ASSIGNMENT:
Write down exactly the lines from the one below that has "RL1 pin NO: N43 -> J6/2" to the end of the data, both ends included; the pictures should not appear in your copy.

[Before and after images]
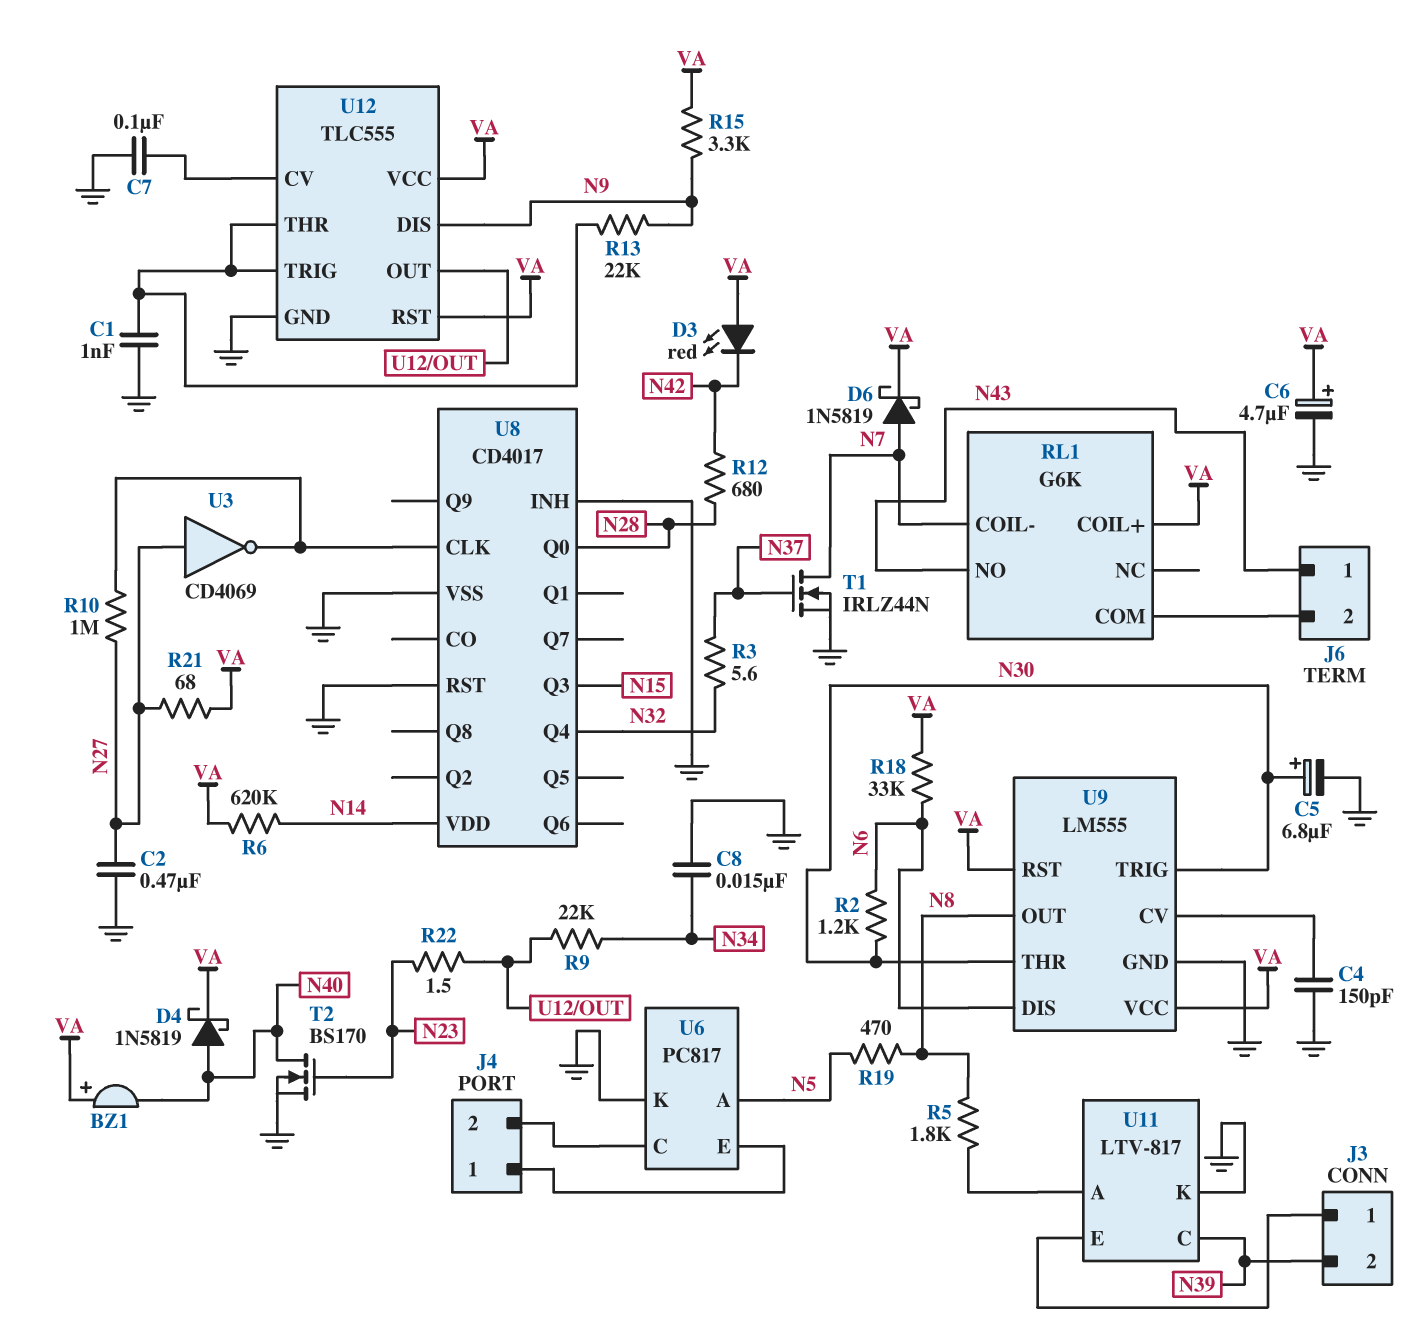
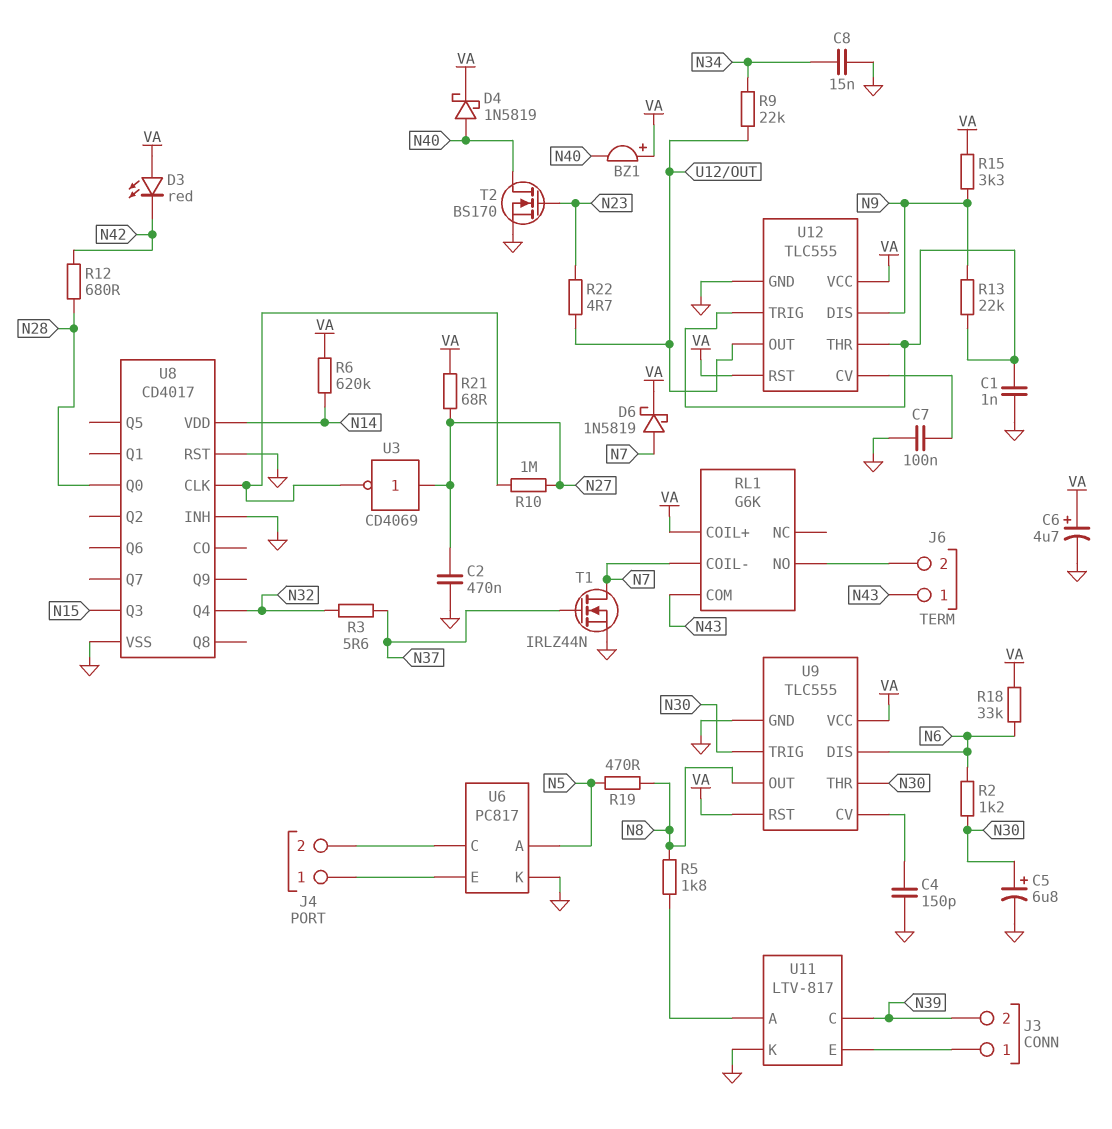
R22: 1.5 (N23, U12/OUT) -> 4.7 (N23, U12/OUT)
RL1 pin COM: J6/2 -> N43
RL1 pin NO: N43 -> J6/2
U9: LM555 -> TLC555

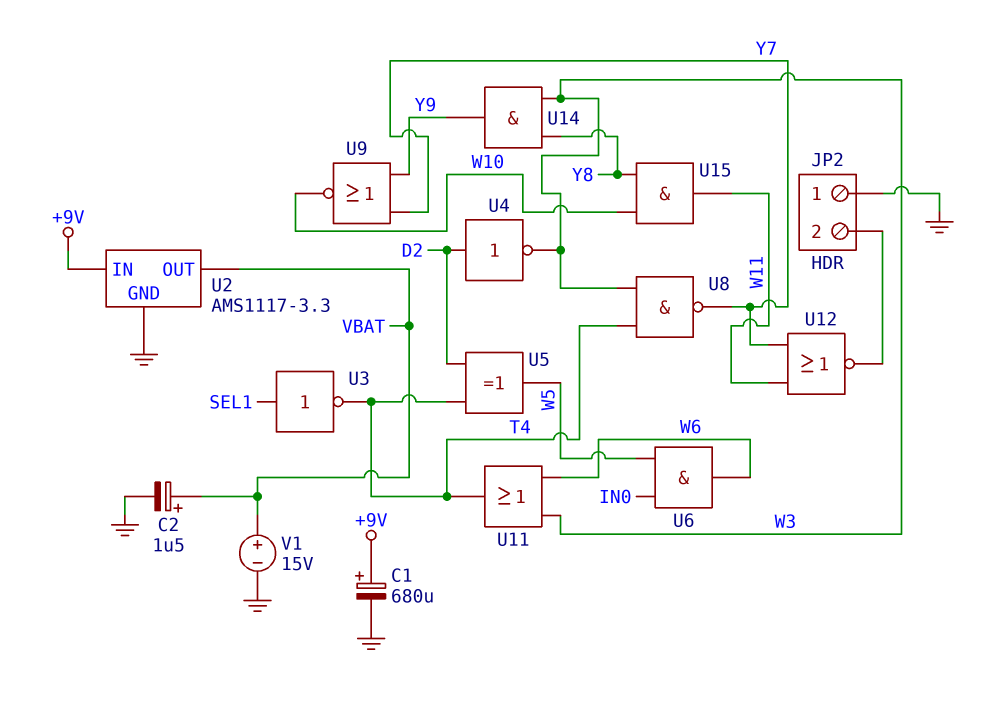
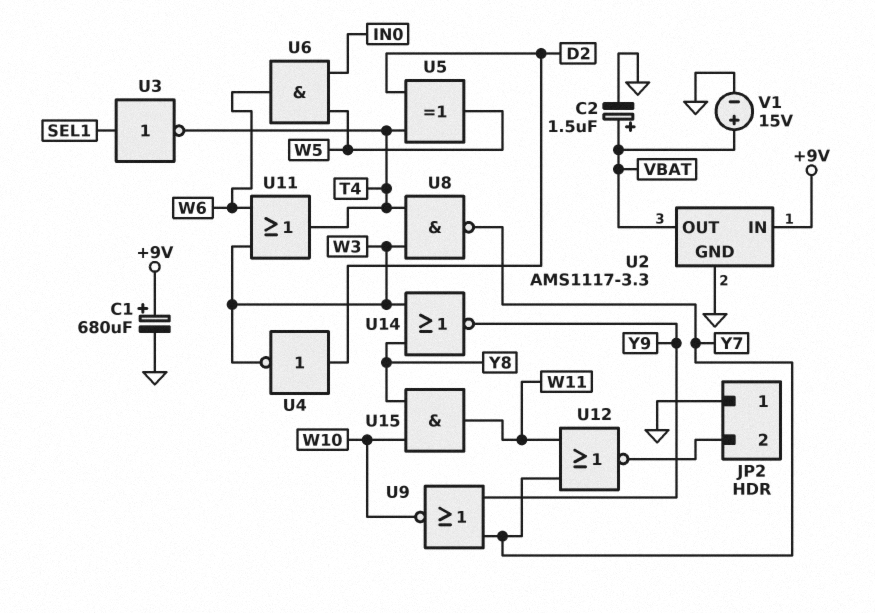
U14: AND (in W3, in Y8, out Y9) -> NOR (in W3, in Y8, out Y9)

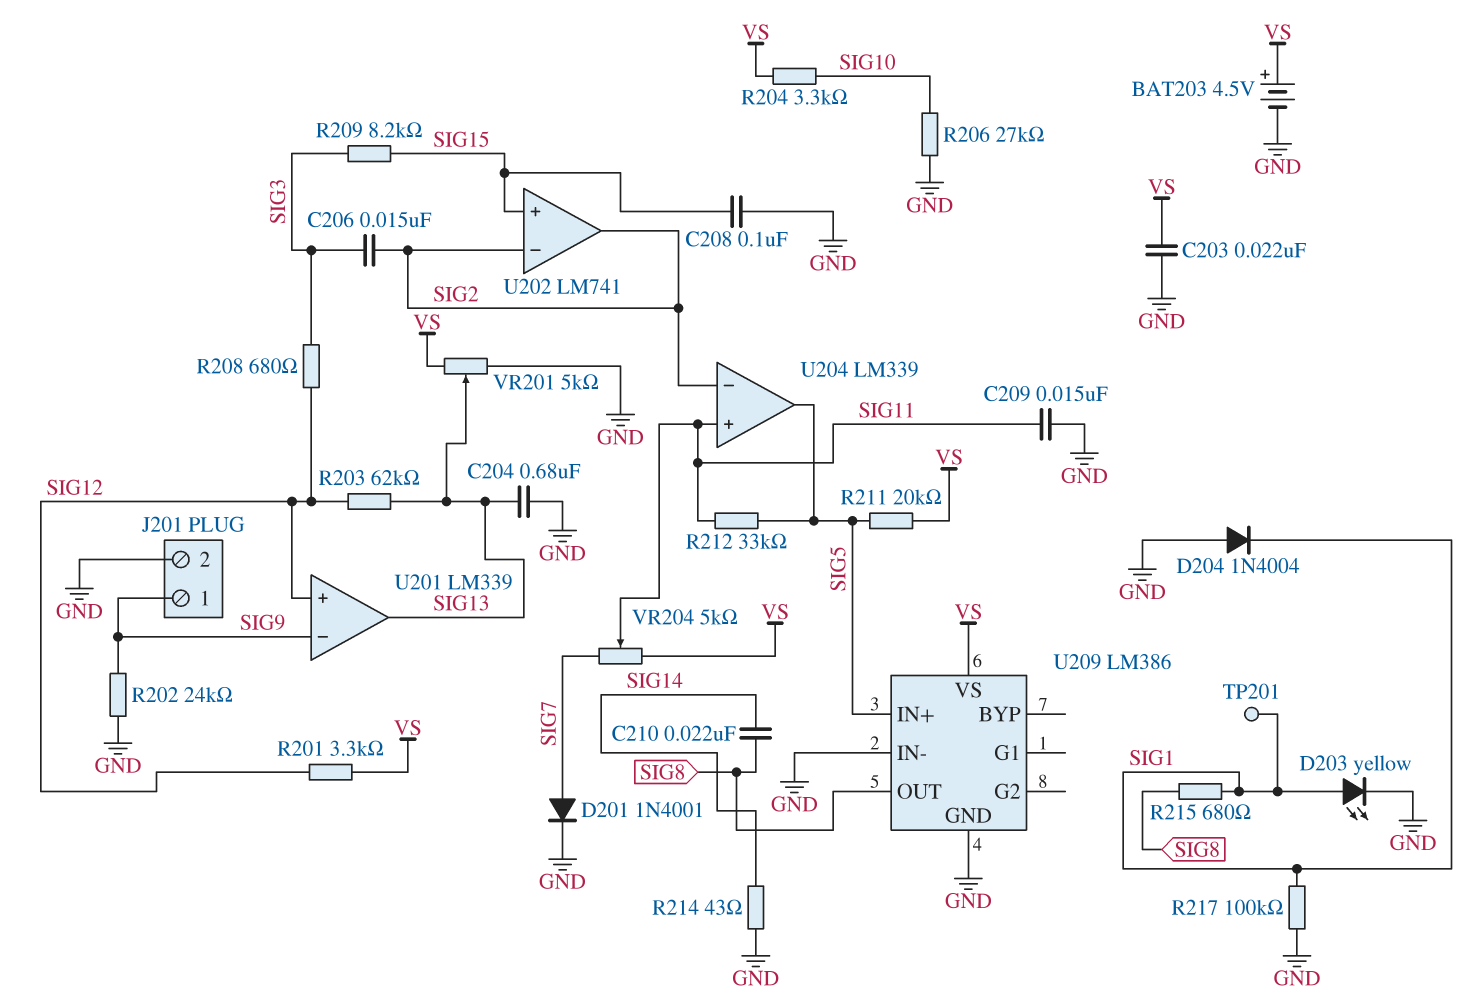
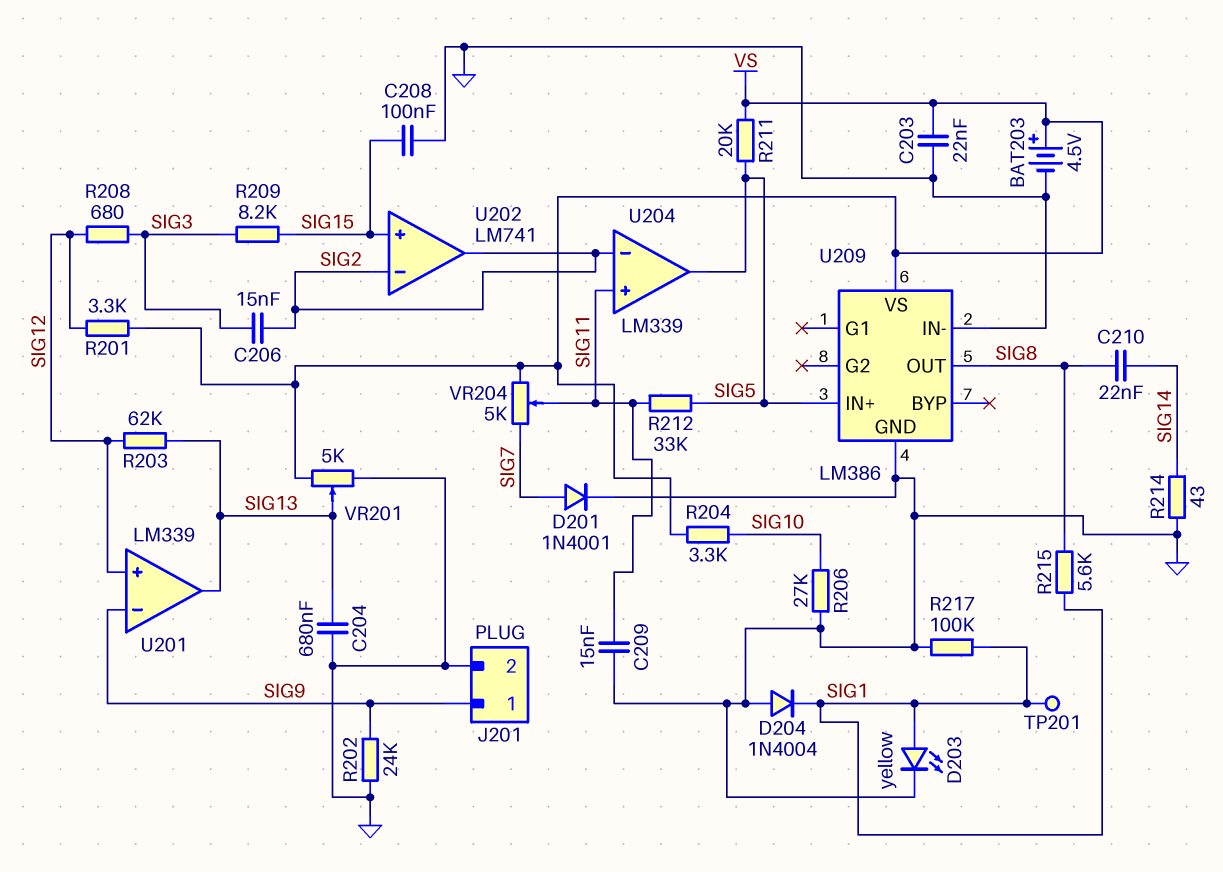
R215: 680 (SIG1, SIG8) -> 5.6k (SIG1, SIG8)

YOUR RESPONSE:
RL1 pin NO: N43 -> J6/2
U9: LM555 -> TLC555

U14: AND (in W3, in Y8, out Y9) -> NOR (in W3, in Y8, out Y9)

R215: 680 (SIG1, SIG8) -> 5.6k (SIG1, SIG8)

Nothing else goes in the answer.